### Directions for this task
Please retype the whole listing so that it matches the original exactly.

### Data in this exercise
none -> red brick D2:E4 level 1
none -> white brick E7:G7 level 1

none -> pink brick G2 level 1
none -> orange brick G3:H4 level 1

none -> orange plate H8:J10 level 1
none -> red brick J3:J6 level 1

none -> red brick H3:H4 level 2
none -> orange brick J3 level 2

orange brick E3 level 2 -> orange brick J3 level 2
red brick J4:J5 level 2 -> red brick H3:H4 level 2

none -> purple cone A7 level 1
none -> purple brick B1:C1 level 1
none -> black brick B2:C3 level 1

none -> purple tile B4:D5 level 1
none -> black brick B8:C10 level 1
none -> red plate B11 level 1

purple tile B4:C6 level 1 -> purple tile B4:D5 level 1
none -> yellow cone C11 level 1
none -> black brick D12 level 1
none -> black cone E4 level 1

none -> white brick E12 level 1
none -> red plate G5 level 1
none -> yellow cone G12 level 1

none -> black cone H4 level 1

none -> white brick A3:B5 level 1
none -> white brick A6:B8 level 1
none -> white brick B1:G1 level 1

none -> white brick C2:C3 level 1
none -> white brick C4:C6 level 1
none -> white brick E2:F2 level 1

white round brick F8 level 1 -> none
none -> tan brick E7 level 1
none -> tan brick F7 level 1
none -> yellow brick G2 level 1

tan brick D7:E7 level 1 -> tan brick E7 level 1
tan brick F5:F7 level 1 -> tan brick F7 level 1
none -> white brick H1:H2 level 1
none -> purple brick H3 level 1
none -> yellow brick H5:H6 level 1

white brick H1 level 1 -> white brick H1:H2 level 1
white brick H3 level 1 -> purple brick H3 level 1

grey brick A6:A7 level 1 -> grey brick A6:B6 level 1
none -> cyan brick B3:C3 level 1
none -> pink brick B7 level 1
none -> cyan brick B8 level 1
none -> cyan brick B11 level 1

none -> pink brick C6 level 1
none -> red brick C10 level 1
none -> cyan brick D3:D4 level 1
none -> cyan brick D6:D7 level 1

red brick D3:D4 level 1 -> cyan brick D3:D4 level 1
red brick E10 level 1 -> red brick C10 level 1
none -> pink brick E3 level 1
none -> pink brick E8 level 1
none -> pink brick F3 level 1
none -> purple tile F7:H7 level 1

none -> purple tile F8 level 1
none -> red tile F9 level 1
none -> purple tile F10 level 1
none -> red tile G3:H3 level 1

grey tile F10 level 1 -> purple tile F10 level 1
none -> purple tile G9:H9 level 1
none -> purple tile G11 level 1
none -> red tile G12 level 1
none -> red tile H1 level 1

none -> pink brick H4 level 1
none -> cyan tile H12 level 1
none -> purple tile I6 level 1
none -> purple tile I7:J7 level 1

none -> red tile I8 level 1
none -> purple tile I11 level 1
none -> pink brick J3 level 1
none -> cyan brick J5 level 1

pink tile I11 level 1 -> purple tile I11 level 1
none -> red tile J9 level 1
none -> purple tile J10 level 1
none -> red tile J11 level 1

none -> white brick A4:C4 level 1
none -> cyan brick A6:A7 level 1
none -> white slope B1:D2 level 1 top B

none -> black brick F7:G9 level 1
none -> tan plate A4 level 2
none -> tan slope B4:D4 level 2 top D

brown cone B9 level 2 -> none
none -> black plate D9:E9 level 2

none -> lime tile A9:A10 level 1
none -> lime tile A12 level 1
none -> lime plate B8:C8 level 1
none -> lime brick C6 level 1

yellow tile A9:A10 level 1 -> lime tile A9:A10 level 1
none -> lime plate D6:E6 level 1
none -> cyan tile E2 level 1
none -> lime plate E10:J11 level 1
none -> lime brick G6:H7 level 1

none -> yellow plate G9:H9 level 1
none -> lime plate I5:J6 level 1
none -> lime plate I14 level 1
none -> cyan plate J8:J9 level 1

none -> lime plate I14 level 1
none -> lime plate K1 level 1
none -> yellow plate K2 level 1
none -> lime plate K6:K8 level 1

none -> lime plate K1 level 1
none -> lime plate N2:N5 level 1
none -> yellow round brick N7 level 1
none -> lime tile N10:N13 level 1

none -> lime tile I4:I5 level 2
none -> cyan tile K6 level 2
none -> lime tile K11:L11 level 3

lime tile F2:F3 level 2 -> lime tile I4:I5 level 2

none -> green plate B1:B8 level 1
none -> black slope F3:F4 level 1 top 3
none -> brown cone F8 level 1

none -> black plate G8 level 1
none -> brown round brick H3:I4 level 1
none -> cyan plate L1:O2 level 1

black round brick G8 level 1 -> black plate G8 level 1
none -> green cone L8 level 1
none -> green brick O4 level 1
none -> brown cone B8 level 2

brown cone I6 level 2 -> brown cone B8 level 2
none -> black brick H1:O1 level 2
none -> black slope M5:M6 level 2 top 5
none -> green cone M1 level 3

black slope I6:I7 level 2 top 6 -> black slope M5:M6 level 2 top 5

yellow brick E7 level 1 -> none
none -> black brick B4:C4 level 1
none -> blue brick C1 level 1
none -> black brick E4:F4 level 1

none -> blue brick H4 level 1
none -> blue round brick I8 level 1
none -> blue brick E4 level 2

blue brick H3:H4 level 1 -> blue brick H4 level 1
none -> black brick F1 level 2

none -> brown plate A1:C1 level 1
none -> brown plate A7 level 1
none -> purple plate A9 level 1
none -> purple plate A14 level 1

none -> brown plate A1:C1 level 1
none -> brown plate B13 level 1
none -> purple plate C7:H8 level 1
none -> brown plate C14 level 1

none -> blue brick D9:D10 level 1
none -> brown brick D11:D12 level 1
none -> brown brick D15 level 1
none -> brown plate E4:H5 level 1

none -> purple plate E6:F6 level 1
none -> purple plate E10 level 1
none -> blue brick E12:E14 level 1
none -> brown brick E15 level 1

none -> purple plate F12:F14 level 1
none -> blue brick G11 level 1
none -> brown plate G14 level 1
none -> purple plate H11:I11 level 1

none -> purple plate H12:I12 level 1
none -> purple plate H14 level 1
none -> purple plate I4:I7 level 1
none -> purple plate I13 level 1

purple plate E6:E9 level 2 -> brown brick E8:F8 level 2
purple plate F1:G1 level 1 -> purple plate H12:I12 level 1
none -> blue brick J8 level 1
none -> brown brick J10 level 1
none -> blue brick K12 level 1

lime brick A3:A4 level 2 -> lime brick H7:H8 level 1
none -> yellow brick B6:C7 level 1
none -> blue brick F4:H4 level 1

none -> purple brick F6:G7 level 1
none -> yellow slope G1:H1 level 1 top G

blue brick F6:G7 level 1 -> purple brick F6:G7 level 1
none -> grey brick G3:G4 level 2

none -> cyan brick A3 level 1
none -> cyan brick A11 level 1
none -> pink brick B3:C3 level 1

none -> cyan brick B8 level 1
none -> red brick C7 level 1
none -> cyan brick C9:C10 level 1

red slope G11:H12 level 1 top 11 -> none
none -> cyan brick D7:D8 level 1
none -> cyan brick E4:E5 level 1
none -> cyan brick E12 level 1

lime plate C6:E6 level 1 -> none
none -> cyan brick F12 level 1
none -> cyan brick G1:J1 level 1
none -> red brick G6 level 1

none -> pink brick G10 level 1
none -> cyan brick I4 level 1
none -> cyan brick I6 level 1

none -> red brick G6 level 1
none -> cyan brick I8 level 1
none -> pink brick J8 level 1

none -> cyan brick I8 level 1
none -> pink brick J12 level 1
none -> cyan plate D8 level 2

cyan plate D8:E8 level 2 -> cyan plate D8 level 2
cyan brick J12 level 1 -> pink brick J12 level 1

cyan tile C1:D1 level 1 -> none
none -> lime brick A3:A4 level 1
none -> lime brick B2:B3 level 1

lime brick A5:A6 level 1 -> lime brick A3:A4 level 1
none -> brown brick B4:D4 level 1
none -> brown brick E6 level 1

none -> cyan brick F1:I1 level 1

### Answer to the problem
none -> red brick D2:E4 level 1
none -> white brick E7:G7 level 1

none -> pink brick G2 level 1
none -> orange brick G3:H4 level 1

none -> orange plate H8:J10 level 1
none -> red brick J3:J6 level 1

none -> red brick H3:H4 level 2
none -> orange brick J3 level 2

orange brick E3 level 2 -> orange brick J3 level 2
red brick J4:J5 level 2 -> red brick H3:H4 level 2

none -> purple cone A7 level 1
none -> purple brick B1:C1 level 1
none -> black brick B2:C3 level 1

none -> purple tile B4:D5 level 1
none -> black brick B8:C10 level 1
none -> red plate B11 level 1

purple tile B4:C6 level 1 -> purple tile B4:D5 level 1
none -> yellow cone C11 level 1
none -> black brick D12 level 1
none -> black cone E4 level 1

none -> white brick E12 level 1
none -> red plate G5 level 1
none -> yellow cone G12 level 1

none -> black cone H4 level 1

none -> white brick A3:B5 level 1
none -> white brick A6:B8 level 1
none -> white brick B1:G1 level 1

none -> white brick C2:C3 level 1
none -> white brick C4:C6 level 1
none -> white brick E2:F2 level 1

white round brick F8 level 1 -> none
none -> tan brick E7 level 1
none -> tan brick F7 level 1
none -> yellow brick G2 level 1

tan brick D7:E7 level 1 -> tan brick E7 level 1
tan brick F5:F7 level 1 -> tan brick F7 level 1
none -> white brick H1:H2 level 1
none -> purple brick H3 level 1
none -> yellow brick H5:H6 level 1

white brick H1 level 1 -> white brick H1:H2 level 1
white brick H3 level 1 -> purple brick H3 level 1

grey brick A6:A7 level 1 -> grey brick A6:B6 level 1
none -> cyan brick B3:C3 level 1
none -> pink brick B7 level 1
none -> cyan brick B8 level 1
none -> cyan brick B11 level 1

none -> pink brick C6 level 1
none -> red brick C10 level 1
none -> cyan brick D3:D4 level 1
none -> cyan brick D6:D7 level 1

red brick D3:D4 level 1 -> cyan brick D3:D4 level 1
red brick E10 level 1 -> red brick C10 level 1
none -> pink brick E3 level 1
none -> pink brick E8 level 1
none -> pink brick F3 level 1
none -> purple tile F7:H7 level 1

none -> purple tile F8 level 1
none -> red tile F9 level 1
none -> purple tile F10 level 1
none -> red tile G3:H3 level 1

grey tile F10 level 1 -> purple tile F10 level 1
none -> purple tile G9:H9 level 1
none -> purple tile G11 level 1
none -> red tile G12 level 1
none -> red tile H1 level 1

none -> pink brick H4 level 1
none -> cyan tile H12 level 1
none -> purple tile I6 level 1
none -> purple tile I7:J7 level 1

none -> red tile I8 level 1
none -> purple tile I11 level 1
none -> pink brick J3 level 1
none -> cyan brick J5 level 1

pink tile I11 level 1 -> purple tile I11 level 1
none -> red tile J9 level 1
none -> purple tile J10 level 1
none -> red tile J11 level 1

none -> white brick A4:C4 level 1
none -> cyan brick A6:A7 level 1
none -> white slope B1:D2 level 1 top B

none -> black brick F7:G9 level 1
none -> tan plate A4 level 2
none -> tan slope B4:D4 level 2 top D

brown cone B9 level 2 -> none
none -> black plate D9:E9 level 2

none -> lime tile A9:A10 level 1
none -> lime tile A12 level 1
none -> lime plate B8:C8 level 1
none -> lime brick C6 level 1

yellow tile A9:A10 level 1 -> lime tile A9:A10 level 1
none -> lime plate D6:E6 level 1
none -> cyan tile E2 level 1
none -> lime plate E10:J11 level 1
none -> lime brick G6:H7 level 1

none -> yellow plate G9:H9 level 1
none -> lime plate I5:J6 level 1
none -> lime plate I14 level 1
none -> cyan plate J8:J9 level 1

none -> lime plate I14 level 1
none -> lime plate K1 level 1
none -> yellow plate K2 level 1
none -> lime plate K6:K8 level 1

none -> lime plate K1 level 1
none -> lime plate N2:N5 level 1
none -> yellow round brick N7 level 1
none -> lime tile N10:N13 level 1

none -> lime tile I4:I5 level 2
none -> cyan tile K6 level 2
none -> lime tile K11:L11 level 3

lime tile F2:F3 level 2 -> lime tile I4:I5 level 2

none -> green plate B1:B8 level 1
none -> black slope F3:F4 level 1 top 3
none -> brown cone F8 level 1

none -> black plate G8 level 1
none -> brown round brick H3:I4 level 1
none -> cyan plate L1:O2 level 1

black round brick G8 level 1 -> black plate G8 level 1
none -> green cone L8 level 1
none -> green brick O4 level 1
none -> brown cone B8 level 2

brown cone I6 level 2 -> brown cone B8 level 2
none -> black brick H1:O1 level 2
none -> black slope M5:M6 level 2 top 5
none -> green cone M1 level 3

black slope I6:I7 level 2 top 6 -> black slope M5:M6 level 2 top 5

yellow brick E7 level 1 -> none
none -> black brick B4:C4 level 1
none -> blue brick C1 level 1
none -> black brick E4:F4 level 1

none -> blue brick H4 level 1
none -> blue round brick I8 level 1
none -> blue brick E4 level 2

blue brick H3:H4 level 1 -> blue brick H4 level 1
none -> black brick F1 level 2

none -> brown plate A1:C1 level 1
none -> brown plate A7 level 1
none -> purple plate A9 level 1
none -> purple plate A14 level 1

none -> brown plate A1:C1 level 1
none -> brown plate B13 level 1
none -> purple plate C7:H8 level 1
none -> brown plate C14 level 1

none -> blue brick D9:D10 level 1
none -> brown brick D11:D12 level 1
none -> brown brick D15 level 1
none -> brown plate E4:H5 level 1

none -> purple plate E6:F6 level 1
none -> purple plate E10 level 1
none -> blue brick E12:E14 level 1
none -> brown brick E15 level 1

none -> purple plate F12:F14 level 1
none -> blue brick G11 level 1
none -> brown plate G14 level 1
none -> purple plate H11:I11 level 1

none -> purple plate H12:I12 level 1
none -> purple plate H14 level 1
none -> purple plate I4:I7 level 1
none -> purple plate I13 level 1

purple plate E6:E9 level 2 -> brown brick E8:F8 level 2
purple plate F1:G1 level 1 -> purple plate H12:I12 level 1
none -> blue brick J8 level 1
none -> brown brick J10 level 1
none -> blue brick K12 level 1

lime brick A3:A4 level 2 -> lime brick H7:H8 level 1
none -> yellow brick B6:C7 level 1
none -> blue brick F4:H4 level 1

none -> purple brick F6:G7 level 1
none -> yellow slope G1:H1 level 1 top G

blue brick F6:G7 level 1 -> purple brick F6:G7 level 1
none -> grey brick G3:G4 level 2

none -> cyan brick A3 level 1
none -> cyan brick A11 level 1
none -> pink brick B3:C3 level 1

none -> cyan brick B8 level 1
none -> red brick C7 level 1
none -> cyan brick C9:C10 level 1

red slope G11:H12 level 1 top 11 -> none
none -> cyan brick D7:D8 level 1
none -> cyan brick E4:E5 level 1
none -> cyan brick E12 level 1

lime plate C6:E6 level 1 -> none
none -> cyan brick F12 level 1
none -> cyan brick G1:J1 level 1
none -> red brick G6 level 1

none -> pink brick G10 level 1
none -> cyan brick I4 level 1
none -> cyan brick I6 level 1

none -> red brick G6 level 1
none -> cyan brick I8 level 1
none -> pink brick J8 level 1

none -> cyan brick I8 level 1
none -> pink brick J12 level 1
none -> cyan plate D8 level 2

cyan plate D8:E8 level 2 -> cyan plate D8 level 2
cyan brick J12 level 1 -> pink brick J12 level 1

cyan tile C1:D1 level 1 -> none
none -> lime brick A3:A4 level 1
none -> lime brick B2:B3 level 1

lime brick A5:A6 level 1 -> lime brick A3:A4 level 1
none -> brown brick B4:D4 level 1
none -> brown brick E6 level 1

none -> cyan brick F1:I1 level 1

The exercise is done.